## ASSIGNMENT
Your task is to copy every line of the records below that contains "buffer".

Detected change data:
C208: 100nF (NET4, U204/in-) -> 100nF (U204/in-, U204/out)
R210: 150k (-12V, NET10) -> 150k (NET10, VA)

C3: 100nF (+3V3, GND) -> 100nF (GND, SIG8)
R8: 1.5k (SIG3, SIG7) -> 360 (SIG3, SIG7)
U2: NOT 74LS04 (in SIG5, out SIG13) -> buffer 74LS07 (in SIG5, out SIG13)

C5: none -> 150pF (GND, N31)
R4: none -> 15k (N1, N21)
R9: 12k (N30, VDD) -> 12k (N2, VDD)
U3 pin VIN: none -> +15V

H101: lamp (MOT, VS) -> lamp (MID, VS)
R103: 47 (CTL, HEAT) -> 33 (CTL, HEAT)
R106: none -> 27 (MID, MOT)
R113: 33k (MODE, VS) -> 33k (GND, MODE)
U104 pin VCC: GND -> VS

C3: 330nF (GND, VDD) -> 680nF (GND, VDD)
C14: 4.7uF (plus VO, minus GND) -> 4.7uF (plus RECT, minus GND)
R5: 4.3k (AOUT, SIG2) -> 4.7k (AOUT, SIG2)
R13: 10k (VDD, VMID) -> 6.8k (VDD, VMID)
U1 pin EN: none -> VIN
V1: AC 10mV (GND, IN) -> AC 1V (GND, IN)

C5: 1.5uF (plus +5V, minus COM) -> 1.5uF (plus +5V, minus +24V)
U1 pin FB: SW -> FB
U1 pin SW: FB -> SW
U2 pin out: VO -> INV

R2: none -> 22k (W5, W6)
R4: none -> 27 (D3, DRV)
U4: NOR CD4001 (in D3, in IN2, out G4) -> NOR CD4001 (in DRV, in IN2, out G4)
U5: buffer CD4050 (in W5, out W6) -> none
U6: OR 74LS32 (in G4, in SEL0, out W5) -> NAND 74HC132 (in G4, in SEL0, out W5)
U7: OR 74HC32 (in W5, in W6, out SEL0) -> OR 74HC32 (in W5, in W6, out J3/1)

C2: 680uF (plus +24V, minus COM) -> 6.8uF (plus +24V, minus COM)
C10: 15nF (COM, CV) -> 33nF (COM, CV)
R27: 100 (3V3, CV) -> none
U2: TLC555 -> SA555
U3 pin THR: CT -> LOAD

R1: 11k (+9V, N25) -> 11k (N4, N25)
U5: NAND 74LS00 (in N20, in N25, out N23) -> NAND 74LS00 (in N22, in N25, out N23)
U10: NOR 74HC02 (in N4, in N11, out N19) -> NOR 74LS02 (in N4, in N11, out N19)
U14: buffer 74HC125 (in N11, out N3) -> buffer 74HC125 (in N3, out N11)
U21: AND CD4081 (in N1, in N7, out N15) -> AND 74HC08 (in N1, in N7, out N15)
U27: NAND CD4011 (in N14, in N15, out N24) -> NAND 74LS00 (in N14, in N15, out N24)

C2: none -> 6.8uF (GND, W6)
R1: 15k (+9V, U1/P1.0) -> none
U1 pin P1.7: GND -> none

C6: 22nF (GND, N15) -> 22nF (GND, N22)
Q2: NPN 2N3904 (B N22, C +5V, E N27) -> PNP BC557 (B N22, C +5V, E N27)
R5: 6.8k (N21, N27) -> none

## ANSWER TO THIS EXERCISE
U2: NOT 74LS04 (in SIG5, out SIG13) -> buffer 74LS07 (in SIG5, out SIG13)
U5: buffer CD4050 (in W5, out W6) -> none
U14: buffer 74HC125 (in N11, out N3) -> buffer 74HC125 (in N3, out N11)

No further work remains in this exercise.